• [WORK REQUEST] Scan the records below for the string "none" and return every line where it appears.

(Structured diff data)
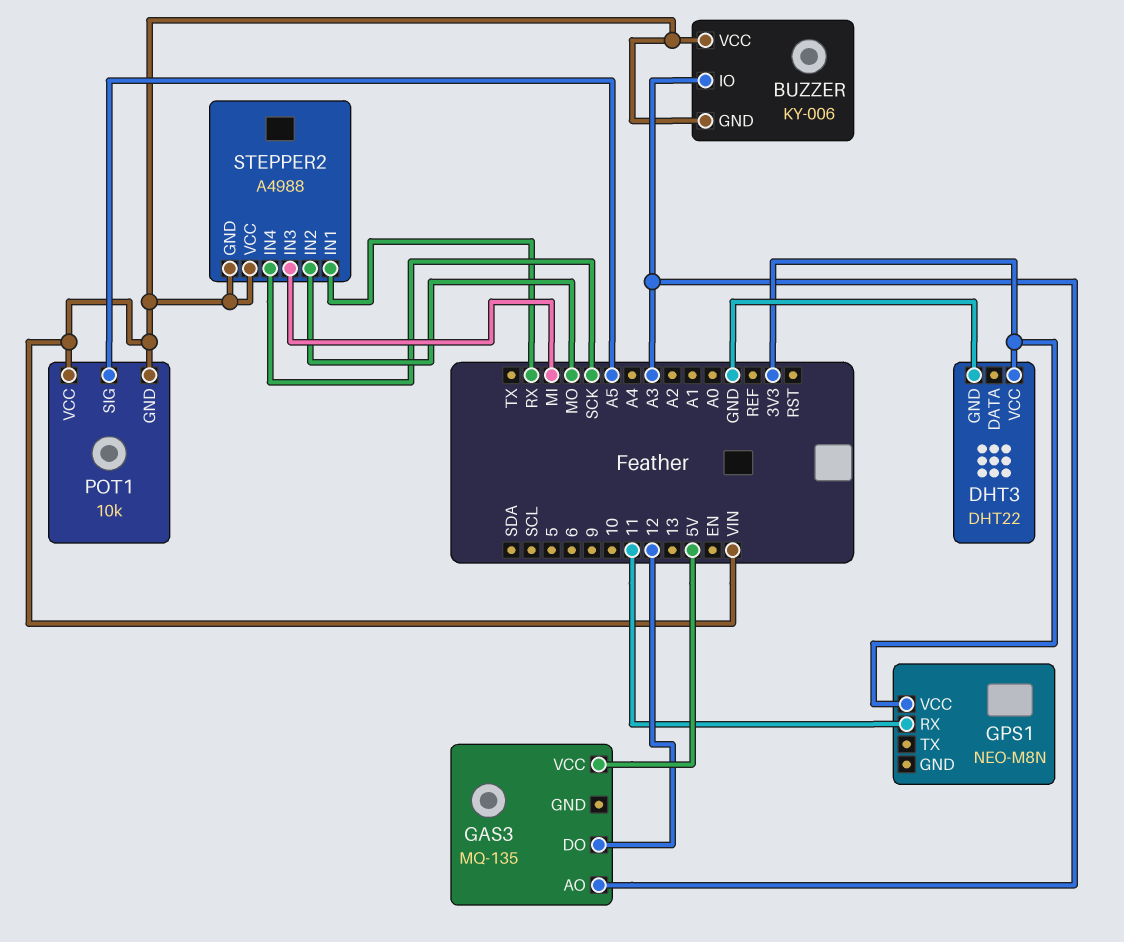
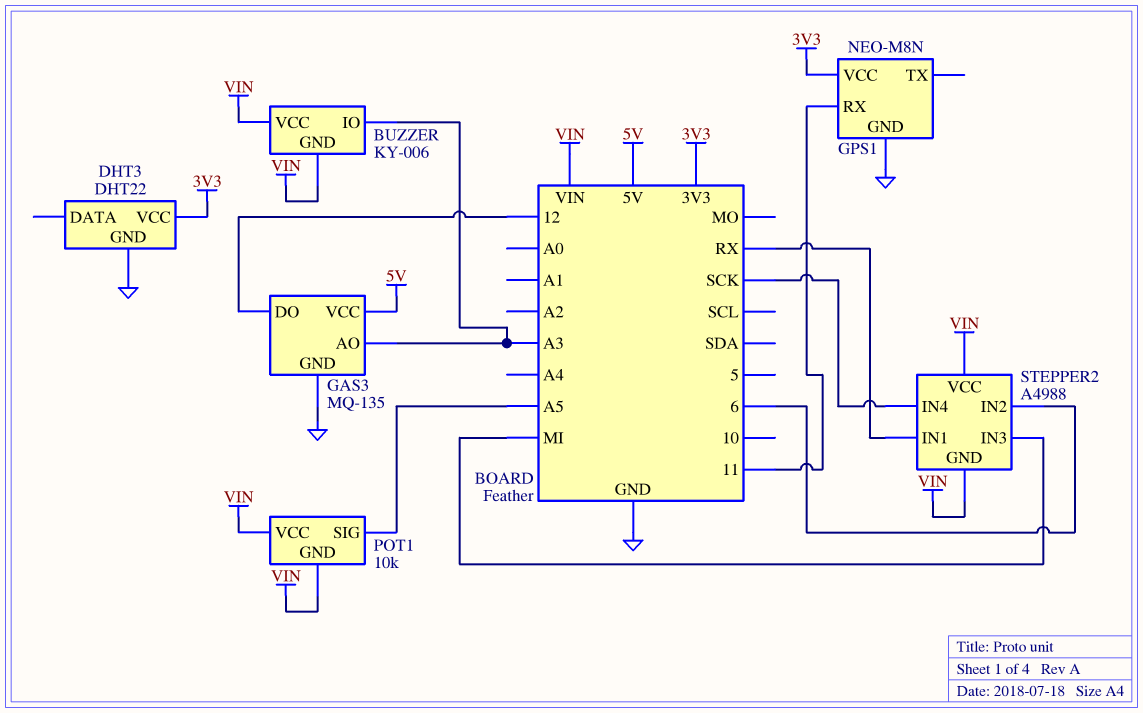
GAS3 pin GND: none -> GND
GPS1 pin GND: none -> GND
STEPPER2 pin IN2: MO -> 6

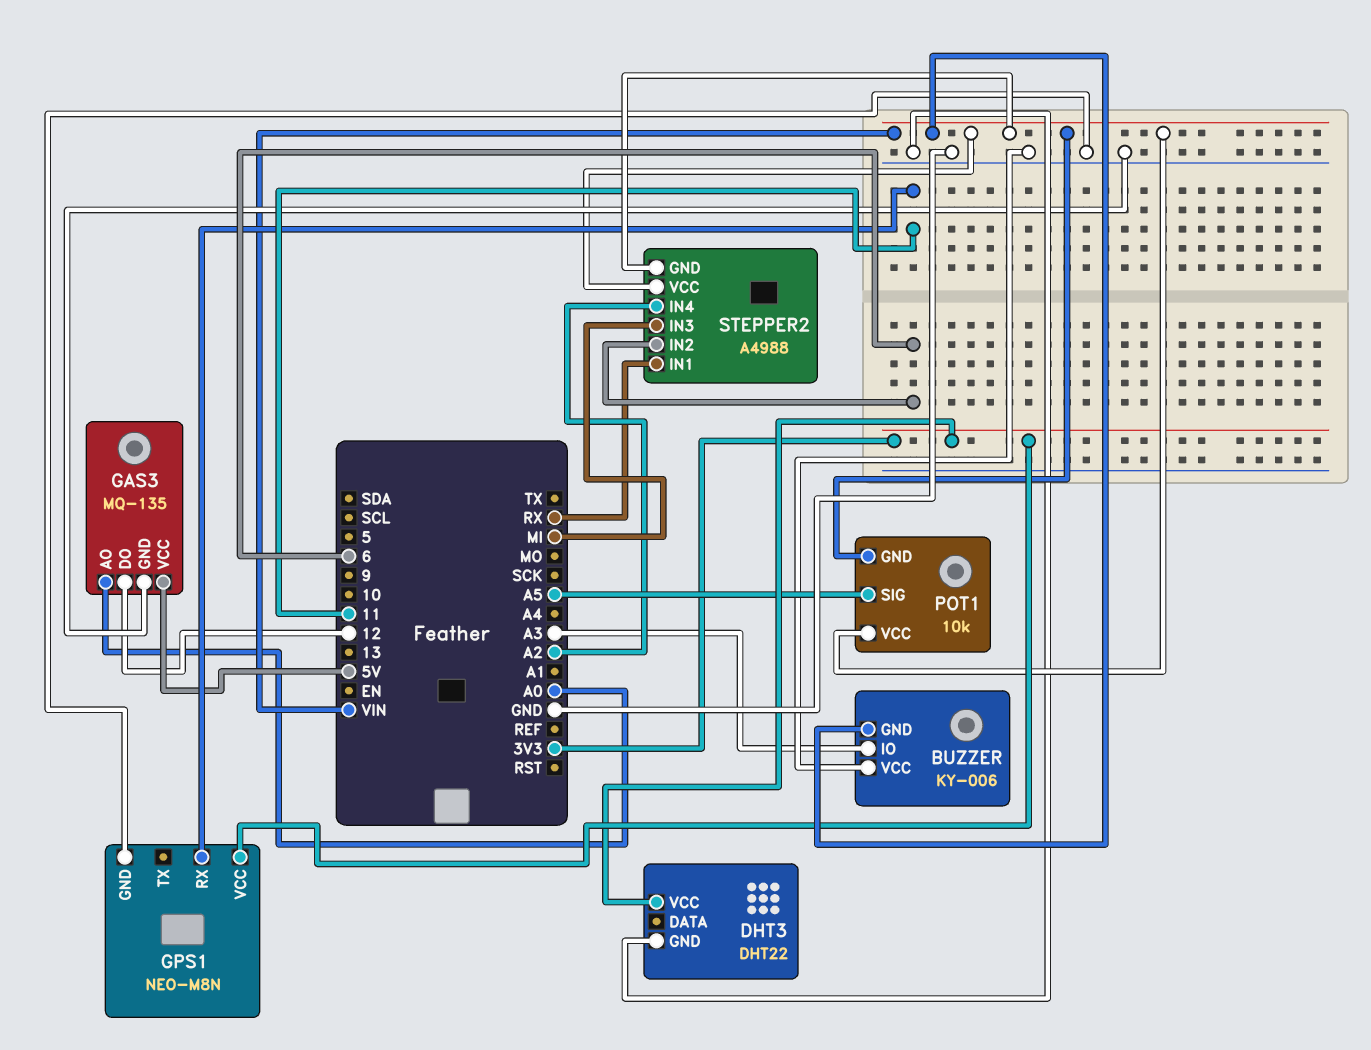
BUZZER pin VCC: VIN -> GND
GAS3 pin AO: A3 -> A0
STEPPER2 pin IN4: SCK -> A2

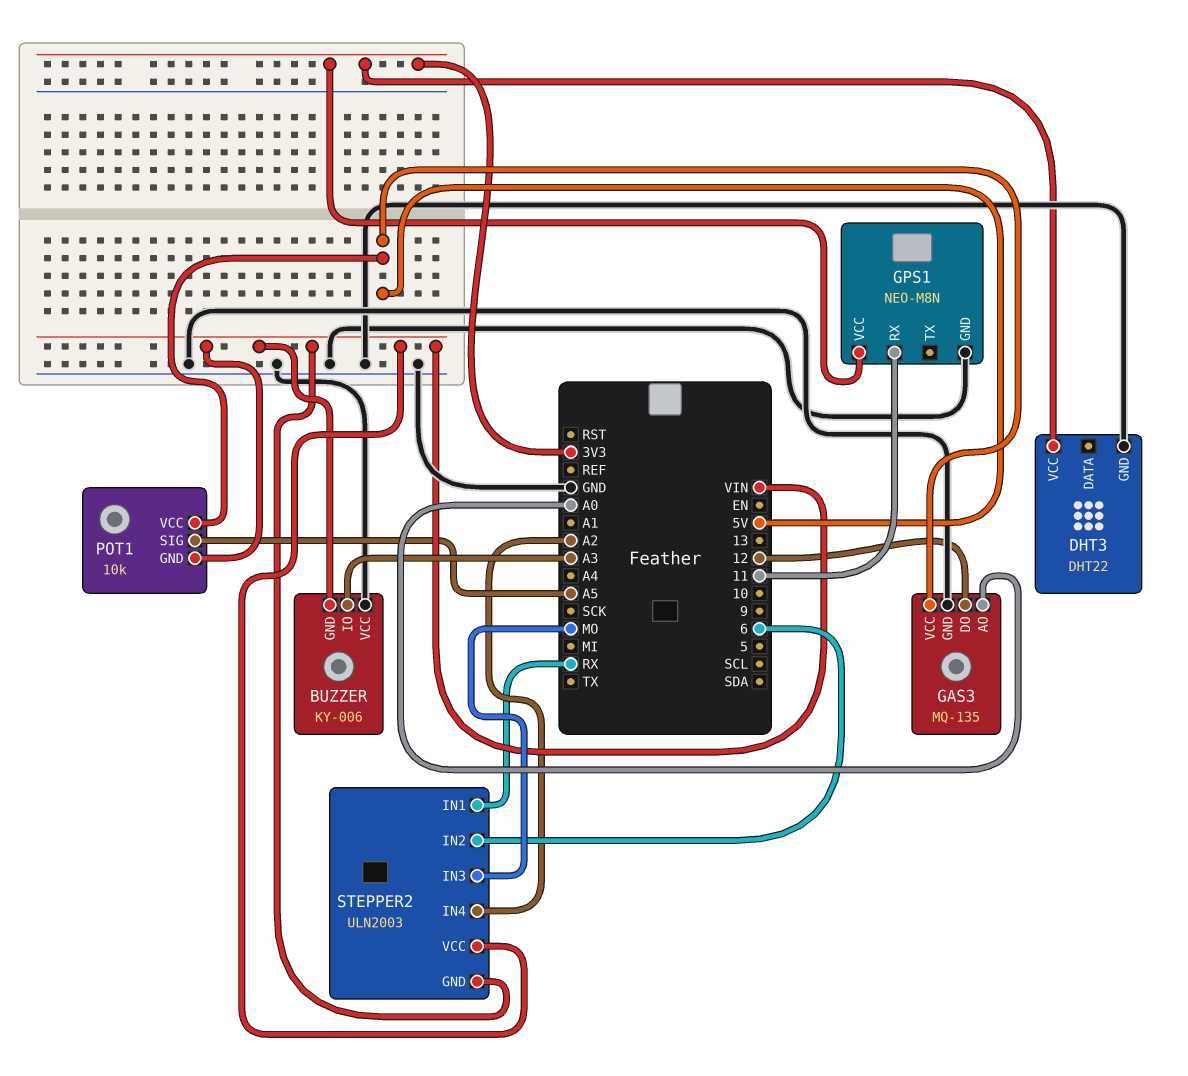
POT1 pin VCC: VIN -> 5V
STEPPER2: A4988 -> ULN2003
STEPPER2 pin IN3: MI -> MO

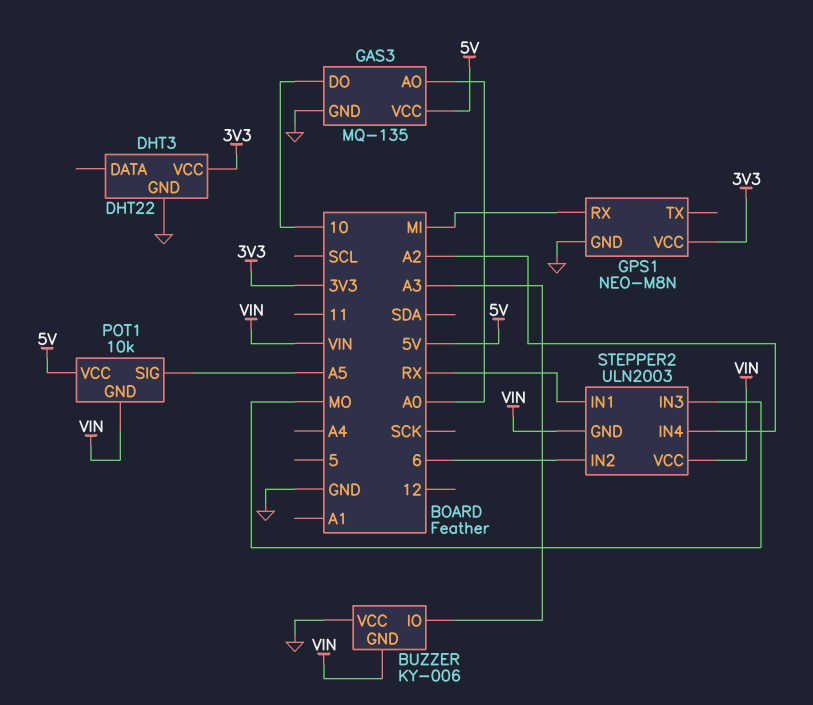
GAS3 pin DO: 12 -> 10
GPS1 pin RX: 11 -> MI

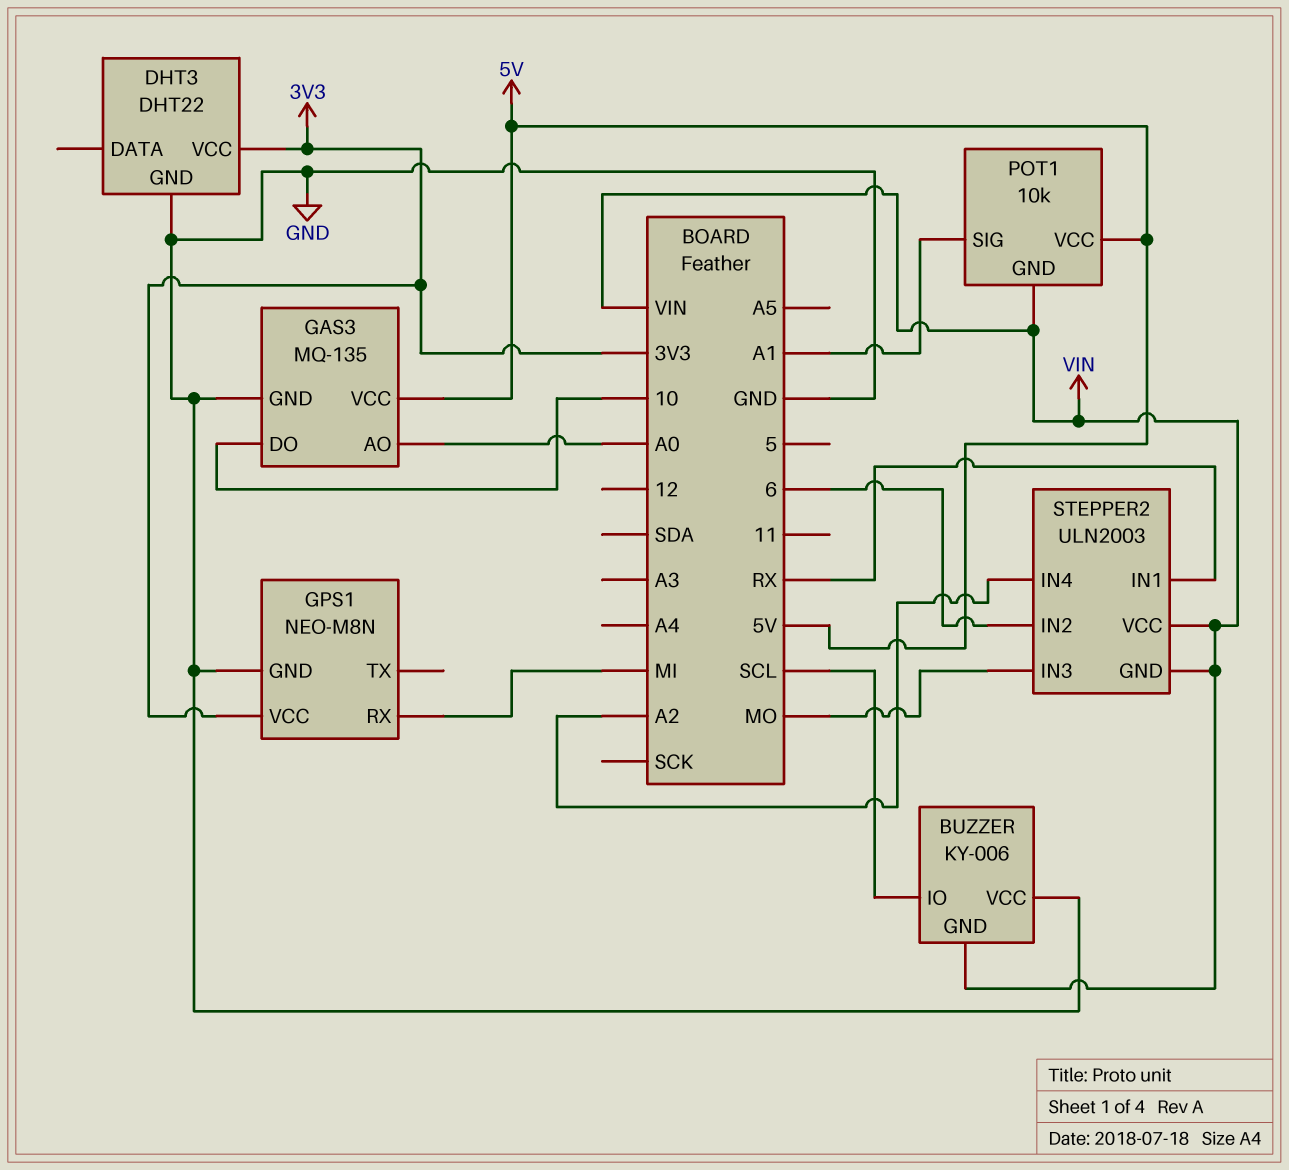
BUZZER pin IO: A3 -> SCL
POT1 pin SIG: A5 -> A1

• [COMPLETED TASK]
GAS3 pin GND: none -> GND
GPS1 pin GND: none -> GND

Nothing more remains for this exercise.